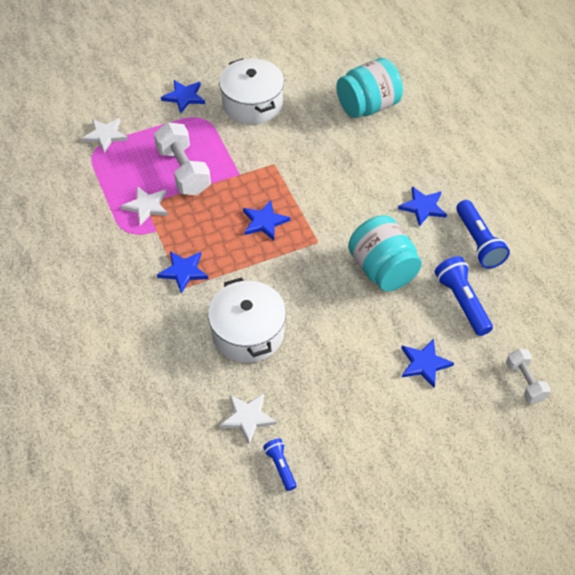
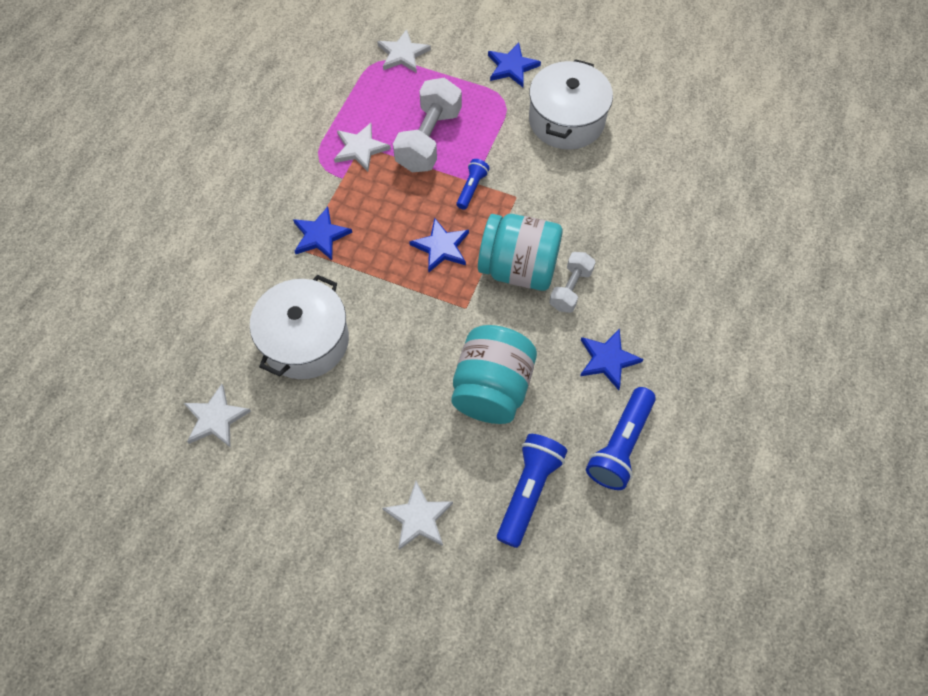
camera: 45 degrees right, 10 degrees up
(280, 466) = (188, 488): blue flashlight -> blue flashlight (471, 188)
(368, 106) = (678, 209): turquoise jar -> turquoise jar (518, 268)
(424, 364) = (418, 518): blue star -> white star
(525, 382) = (491, 632): white dumbbell -> white dumbbell (570, 289)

※

- _REQUIRED ACTION_: Start at the line containing "(424, 364) = (418, 518): blue" and return each line up to and including the last line of the material.

- _ANSWER_:
(424, 364) = (418, 518): blue star -> white star
(525, 382) = (491, 632): white dumbbell -> white dumbbell (570, 289)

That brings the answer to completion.